### EXERCISE BRIEF
Nothing but the images should be left out when the entries are restated word for word.
### DATA FOR ANALYSIS
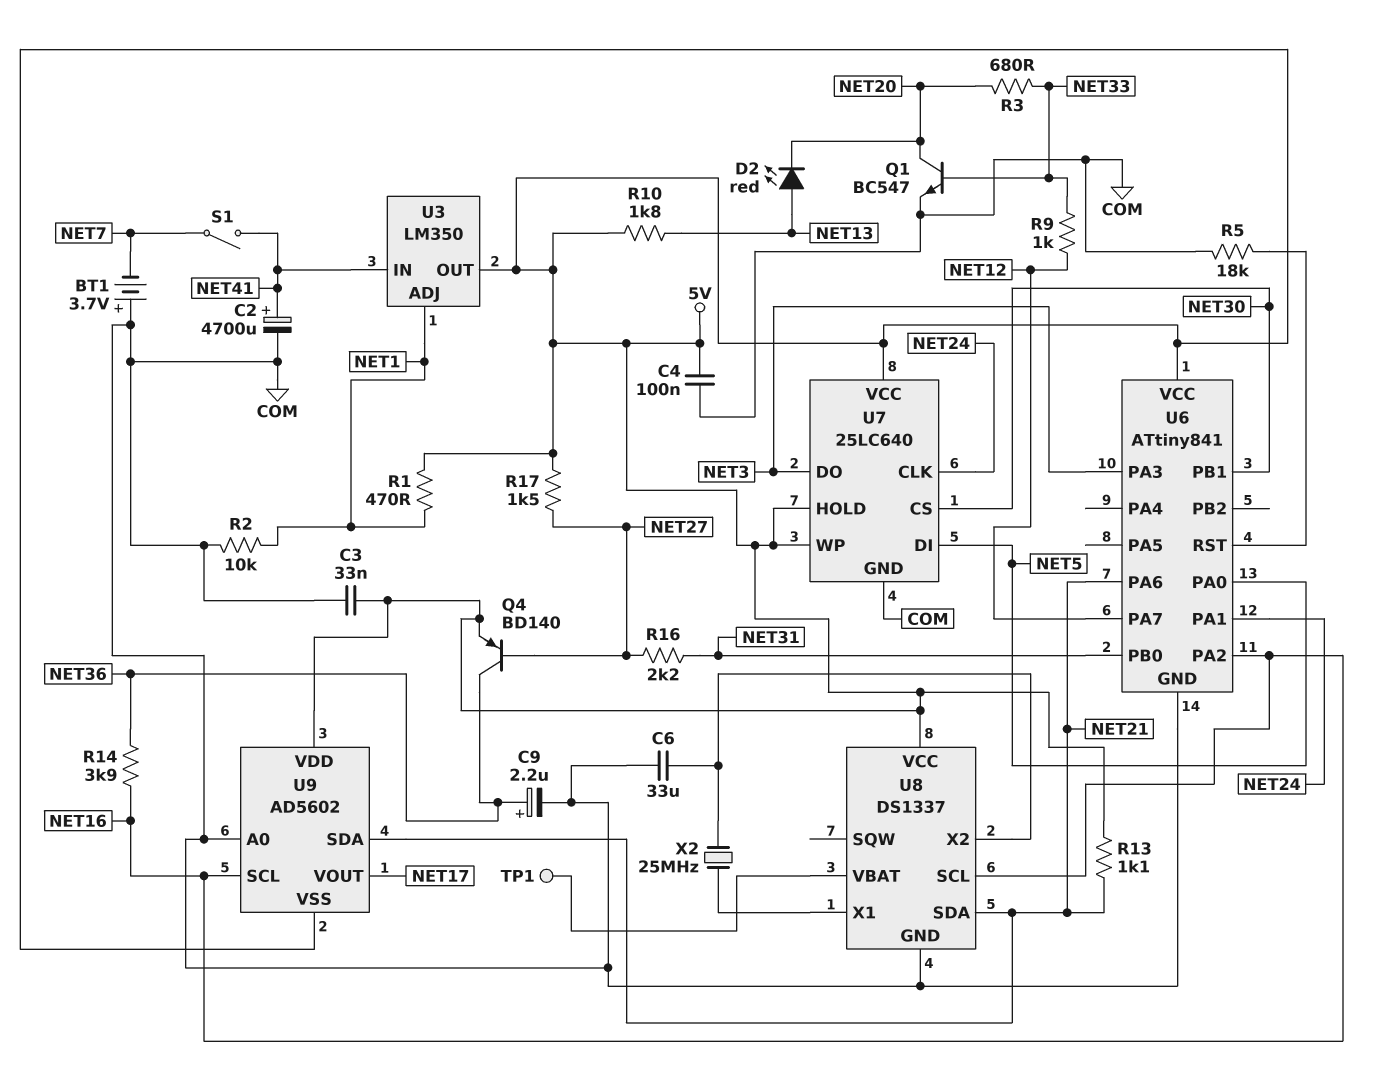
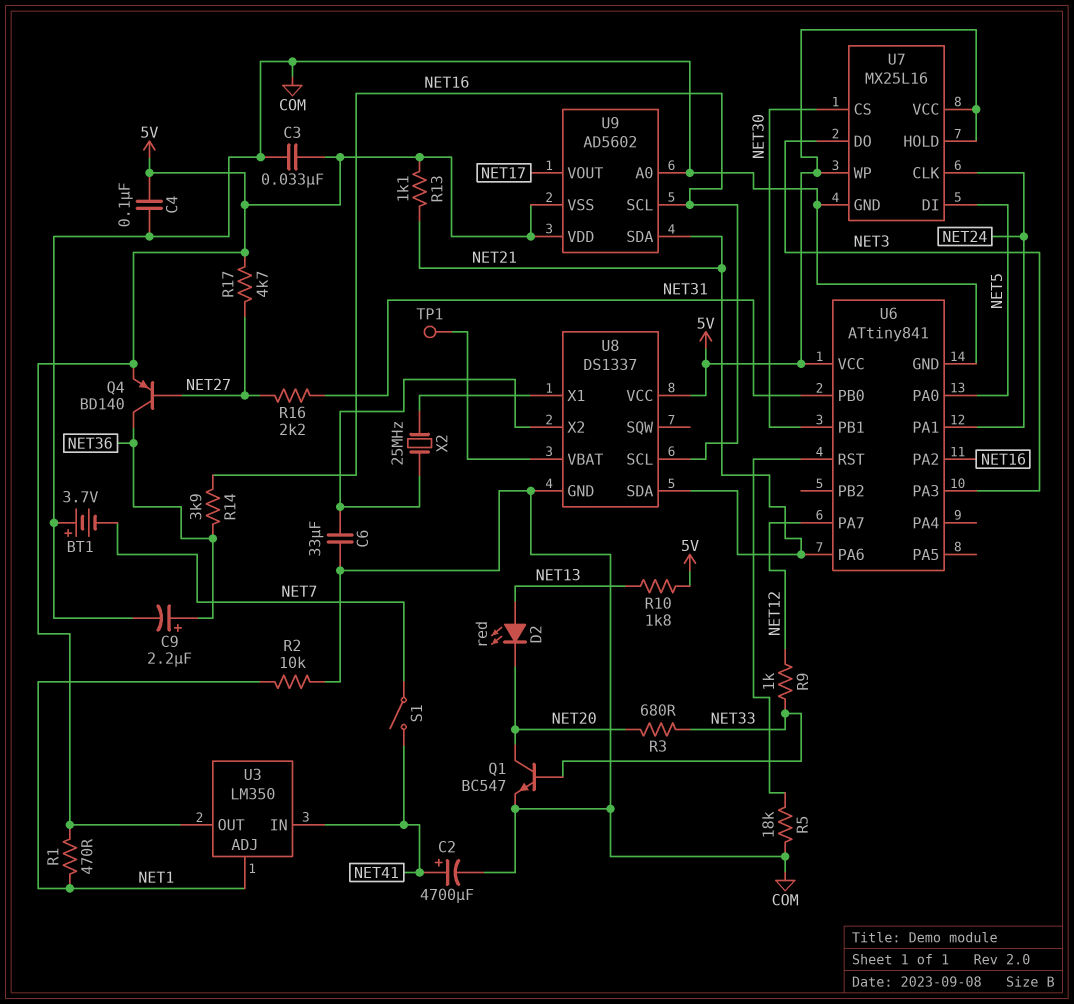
R17: 1.5k (5V, NET27) -> 4.7k (5V, NET27)
U7: 25LC640 -> MX25L16

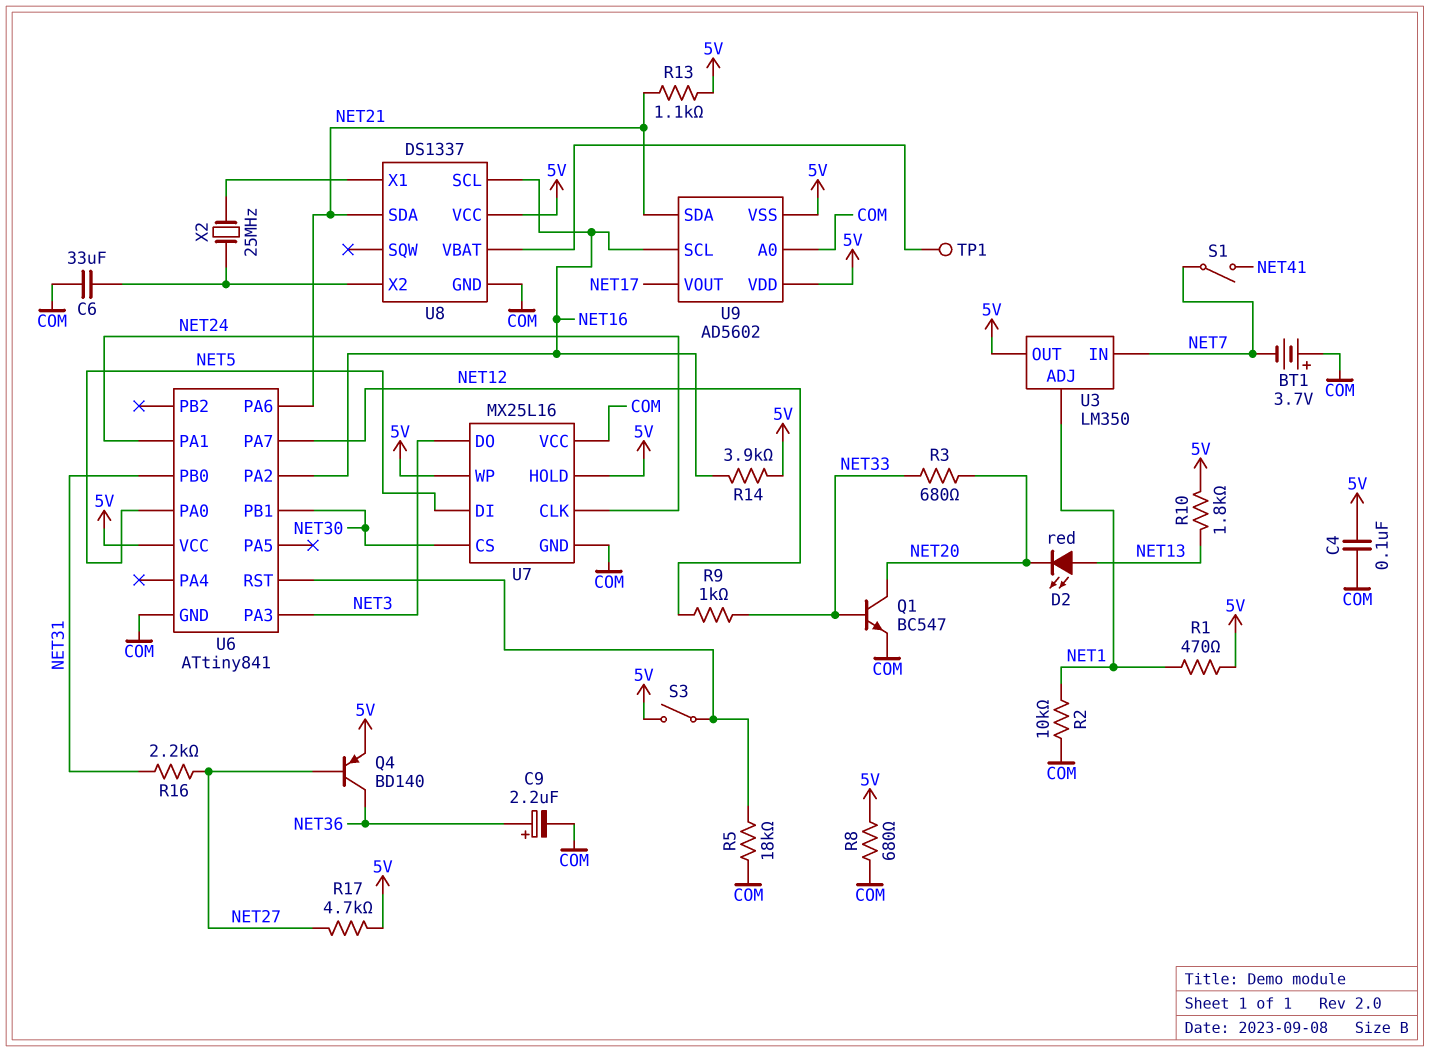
C2: 4700uF (plus NET41, minus COM) -> none
C3: 33nF (5V, COM) -> none
R8: none -> 680 (5V, COM)
R14: 3.9k (NET16, NET36) -> 3.9k (5V, NET16)
S3: none -> switch (5V, U6/RST)
U3 pin IN: NET41 -> NET7
U7 pin VCC: 5V -> COM

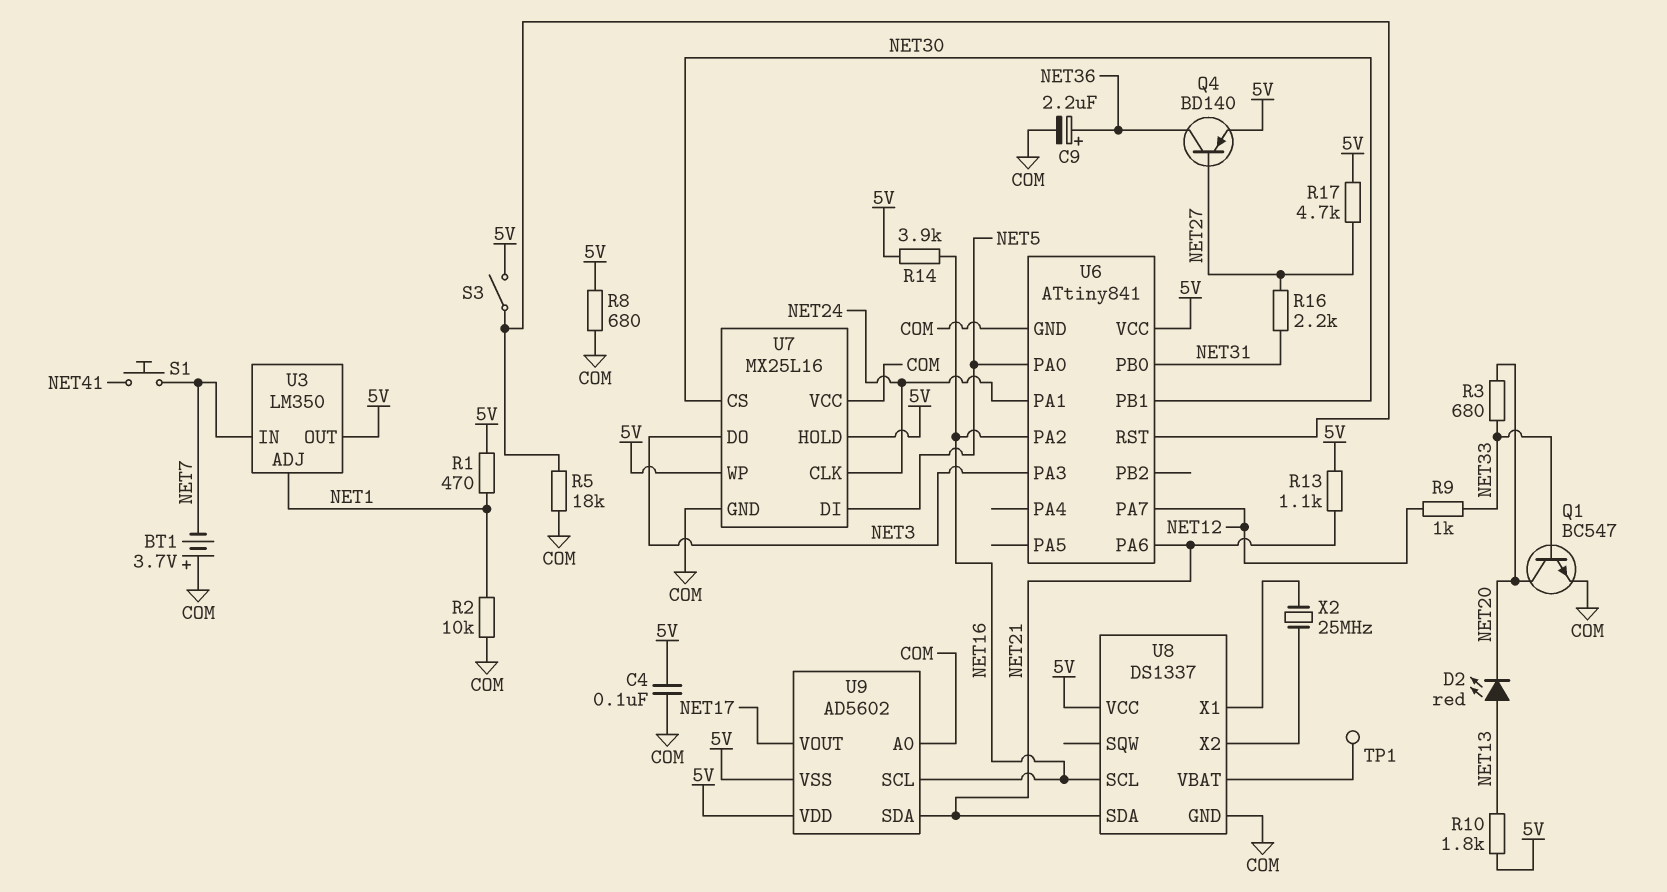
C6: 33uF (COM, U8/X2) -> none
S1: switch (NET7, NET41) -> button (NET7, NET41)

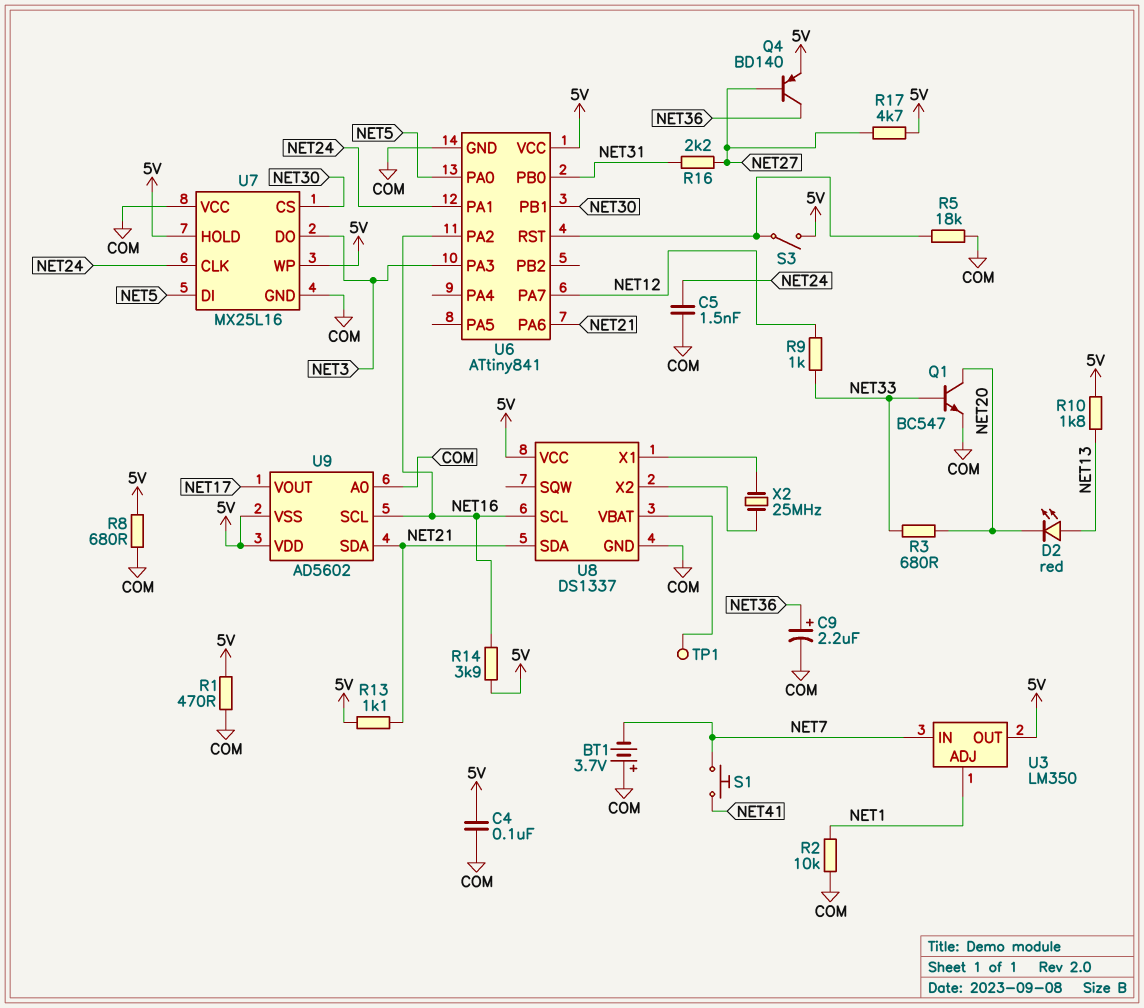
C5: none -> 1.5nF (COM, NET24)
R1: 470 (5V, NET1) -> 470 (5V, COM)

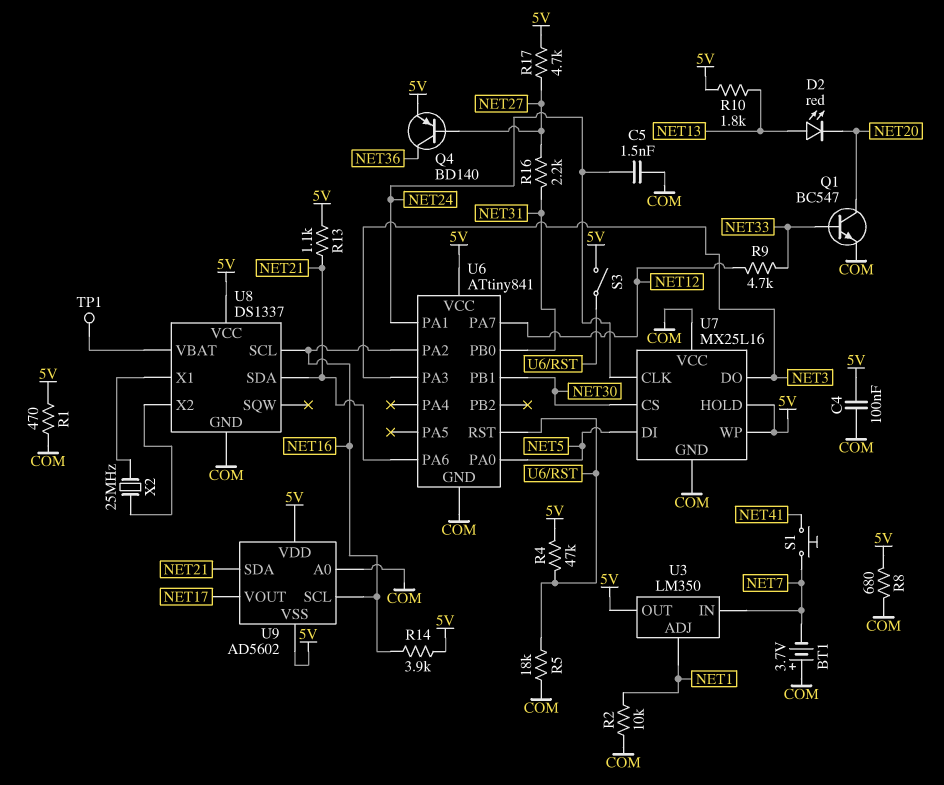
C9: 2.2uF (plus NET36, minus COM) -> none
R3: 680 (NET20, NET33) -> none
R4: none -> 47k (5V, U6/RST)
R9: 1k (NET12, NET33) -> 4.7k (NET12, NET33)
######
### OUTPUT OF THE TASK
R17: 1.5k (5V, NET27) -> 4.7k (5V, NET27)
U7: 25LC640 -> MX25L16

C2: 4700uF (plus NET41, minus COM) -> none
C3: 33nF (5V, COM) -> none
R8: none -> 680 (5V, COM)
R14: 3.9k (NET16, NET36) -> 3.9k (5V, NET16)
S3: none -> switch (5V, U6/RST)
U3 pin IN: NET41 -> NET7
U7 pin VCC: 5V -> COM

C6: 33uF (COM, U8/X2) -> none
S1: switch (NET7, NET41) -> button (NET7, NET41)

C5: none -> 1.5nF (COM, NET24)
R1: 470 (5V, NET1) -> 470 (5V, COM)

C9: 2.2uF (plus NET36, minus COM) -> none
R3: 680 (NET20, NET33) -> none
R4: none -> 47k (5V, U6/RST)
R9: 1k (NET12, NET33) -> 4.7k (NET12, NET33)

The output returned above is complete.